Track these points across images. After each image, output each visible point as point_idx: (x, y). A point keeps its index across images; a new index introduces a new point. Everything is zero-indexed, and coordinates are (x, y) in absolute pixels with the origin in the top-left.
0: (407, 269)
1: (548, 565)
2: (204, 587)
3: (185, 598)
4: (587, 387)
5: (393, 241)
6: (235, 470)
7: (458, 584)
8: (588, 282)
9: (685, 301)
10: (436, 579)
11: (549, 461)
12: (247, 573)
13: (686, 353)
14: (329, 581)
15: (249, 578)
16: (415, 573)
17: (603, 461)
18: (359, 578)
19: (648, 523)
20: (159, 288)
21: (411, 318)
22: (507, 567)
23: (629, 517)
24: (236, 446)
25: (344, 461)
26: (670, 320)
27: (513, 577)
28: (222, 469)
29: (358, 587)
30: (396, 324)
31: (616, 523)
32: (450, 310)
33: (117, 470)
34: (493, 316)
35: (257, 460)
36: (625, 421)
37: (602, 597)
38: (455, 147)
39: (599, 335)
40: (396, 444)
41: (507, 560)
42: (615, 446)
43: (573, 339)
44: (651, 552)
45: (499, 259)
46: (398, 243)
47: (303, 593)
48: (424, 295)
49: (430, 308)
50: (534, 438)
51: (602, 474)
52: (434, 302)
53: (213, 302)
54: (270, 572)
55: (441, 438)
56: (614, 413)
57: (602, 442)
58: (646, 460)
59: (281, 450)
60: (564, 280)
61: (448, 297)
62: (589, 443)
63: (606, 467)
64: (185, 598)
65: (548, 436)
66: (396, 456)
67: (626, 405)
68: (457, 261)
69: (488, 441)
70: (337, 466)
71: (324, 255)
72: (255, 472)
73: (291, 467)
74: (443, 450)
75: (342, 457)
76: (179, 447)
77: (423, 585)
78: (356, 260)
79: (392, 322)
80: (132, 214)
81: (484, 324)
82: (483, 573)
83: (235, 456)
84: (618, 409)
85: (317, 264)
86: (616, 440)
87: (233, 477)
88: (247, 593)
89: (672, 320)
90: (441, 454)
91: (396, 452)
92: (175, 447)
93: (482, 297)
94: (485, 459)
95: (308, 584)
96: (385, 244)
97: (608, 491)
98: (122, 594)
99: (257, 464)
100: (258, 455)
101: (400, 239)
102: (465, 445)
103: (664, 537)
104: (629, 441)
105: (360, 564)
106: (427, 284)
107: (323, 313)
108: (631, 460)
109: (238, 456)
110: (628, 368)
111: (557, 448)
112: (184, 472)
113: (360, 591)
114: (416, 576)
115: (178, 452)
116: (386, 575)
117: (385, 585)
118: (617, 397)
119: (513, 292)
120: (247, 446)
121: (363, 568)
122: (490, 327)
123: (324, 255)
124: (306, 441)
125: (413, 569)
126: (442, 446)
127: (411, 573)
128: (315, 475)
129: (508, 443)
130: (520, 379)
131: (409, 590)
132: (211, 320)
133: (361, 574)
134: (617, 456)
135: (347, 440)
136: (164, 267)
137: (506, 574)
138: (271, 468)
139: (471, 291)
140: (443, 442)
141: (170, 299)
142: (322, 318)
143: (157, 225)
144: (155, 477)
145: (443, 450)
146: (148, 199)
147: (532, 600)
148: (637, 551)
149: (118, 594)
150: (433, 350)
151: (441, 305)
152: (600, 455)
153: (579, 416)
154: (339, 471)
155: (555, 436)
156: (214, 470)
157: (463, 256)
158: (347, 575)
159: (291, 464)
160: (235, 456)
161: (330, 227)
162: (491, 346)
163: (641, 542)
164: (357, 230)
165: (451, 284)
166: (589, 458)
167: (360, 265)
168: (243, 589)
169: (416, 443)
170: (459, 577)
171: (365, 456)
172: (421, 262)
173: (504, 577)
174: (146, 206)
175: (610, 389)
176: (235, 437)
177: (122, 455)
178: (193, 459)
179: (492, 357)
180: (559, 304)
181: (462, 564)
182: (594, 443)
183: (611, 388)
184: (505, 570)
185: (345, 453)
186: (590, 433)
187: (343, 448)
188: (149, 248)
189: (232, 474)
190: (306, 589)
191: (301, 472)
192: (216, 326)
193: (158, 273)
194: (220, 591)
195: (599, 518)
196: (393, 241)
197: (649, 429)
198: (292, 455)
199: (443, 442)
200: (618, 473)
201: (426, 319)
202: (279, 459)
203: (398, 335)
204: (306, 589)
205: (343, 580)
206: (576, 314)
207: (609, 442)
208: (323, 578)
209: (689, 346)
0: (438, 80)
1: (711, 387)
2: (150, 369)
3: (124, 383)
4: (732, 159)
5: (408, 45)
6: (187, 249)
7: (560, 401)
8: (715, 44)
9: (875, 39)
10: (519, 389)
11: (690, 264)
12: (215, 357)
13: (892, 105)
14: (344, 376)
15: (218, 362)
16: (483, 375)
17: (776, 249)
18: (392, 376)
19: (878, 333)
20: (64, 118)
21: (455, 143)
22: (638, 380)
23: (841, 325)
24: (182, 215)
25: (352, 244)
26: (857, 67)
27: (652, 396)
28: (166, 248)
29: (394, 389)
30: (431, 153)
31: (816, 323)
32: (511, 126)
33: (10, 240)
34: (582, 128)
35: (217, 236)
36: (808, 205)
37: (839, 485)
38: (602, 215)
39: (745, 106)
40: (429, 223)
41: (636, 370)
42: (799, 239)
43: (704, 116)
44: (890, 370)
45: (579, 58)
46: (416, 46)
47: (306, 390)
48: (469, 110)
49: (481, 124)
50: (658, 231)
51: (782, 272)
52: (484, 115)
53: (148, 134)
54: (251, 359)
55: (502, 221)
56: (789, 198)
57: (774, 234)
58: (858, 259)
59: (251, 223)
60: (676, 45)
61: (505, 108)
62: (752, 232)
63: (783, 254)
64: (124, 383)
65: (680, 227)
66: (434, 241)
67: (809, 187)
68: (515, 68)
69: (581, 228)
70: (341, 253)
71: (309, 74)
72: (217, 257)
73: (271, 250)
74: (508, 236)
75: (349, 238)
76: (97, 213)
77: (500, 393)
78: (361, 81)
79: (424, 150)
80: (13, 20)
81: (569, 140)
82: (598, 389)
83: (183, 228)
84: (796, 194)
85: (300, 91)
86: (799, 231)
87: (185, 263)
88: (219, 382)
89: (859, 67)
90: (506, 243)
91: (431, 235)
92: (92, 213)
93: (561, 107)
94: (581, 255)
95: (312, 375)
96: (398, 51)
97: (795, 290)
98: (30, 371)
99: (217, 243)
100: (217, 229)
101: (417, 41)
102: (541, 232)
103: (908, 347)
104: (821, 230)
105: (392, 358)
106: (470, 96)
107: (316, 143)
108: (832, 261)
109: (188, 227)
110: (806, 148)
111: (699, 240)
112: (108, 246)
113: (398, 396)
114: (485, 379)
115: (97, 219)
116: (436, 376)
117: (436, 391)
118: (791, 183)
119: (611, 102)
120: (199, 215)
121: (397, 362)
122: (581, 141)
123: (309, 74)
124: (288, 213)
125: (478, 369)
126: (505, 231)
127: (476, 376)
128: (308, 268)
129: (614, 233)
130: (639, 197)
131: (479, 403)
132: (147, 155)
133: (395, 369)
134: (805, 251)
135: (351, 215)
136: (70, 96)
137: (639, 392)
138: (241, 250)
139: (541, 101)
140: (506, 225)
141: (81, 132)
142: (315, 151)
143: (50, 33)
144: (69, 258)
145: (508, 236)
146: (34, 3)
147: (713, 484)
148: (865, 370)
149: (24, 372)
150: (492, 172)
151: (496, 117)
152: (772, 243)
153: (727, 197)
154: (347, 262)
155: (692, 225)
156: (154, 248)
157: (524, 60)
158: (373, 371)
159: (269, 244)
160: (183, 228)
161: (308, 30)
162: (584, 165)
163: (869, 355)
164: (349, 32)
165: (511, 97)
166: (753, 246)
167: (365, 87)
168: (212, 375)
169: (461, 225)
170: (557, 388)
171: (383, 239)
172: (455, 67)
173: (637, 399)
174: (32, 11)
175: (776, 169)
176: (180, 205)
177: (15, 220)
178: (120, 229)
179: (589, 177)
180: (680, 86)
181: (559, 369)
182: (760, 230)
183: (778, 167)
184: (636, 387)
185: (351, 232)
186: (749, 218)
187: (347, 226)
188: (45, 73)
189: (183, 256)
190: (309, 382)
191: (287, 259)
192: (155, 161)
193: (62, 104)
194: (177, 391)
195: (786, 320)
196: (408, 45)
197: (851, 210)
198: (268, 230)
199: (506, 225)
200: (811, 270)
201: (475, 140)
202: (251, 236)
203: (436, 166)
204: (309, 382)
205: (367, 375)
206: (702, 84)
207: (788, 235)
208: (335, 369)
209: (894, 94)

────

Return every line of the records above that contains the word "with".

▶ _TASK ANSWER_
Track these points across images. After each image, output each visible point as point_idx: (x, y). A point keeps its index across images; a new index introduces a new point. Everything is zero-indexed, and coordinates are (x, y) in absolute pixels with the origin in the top-left.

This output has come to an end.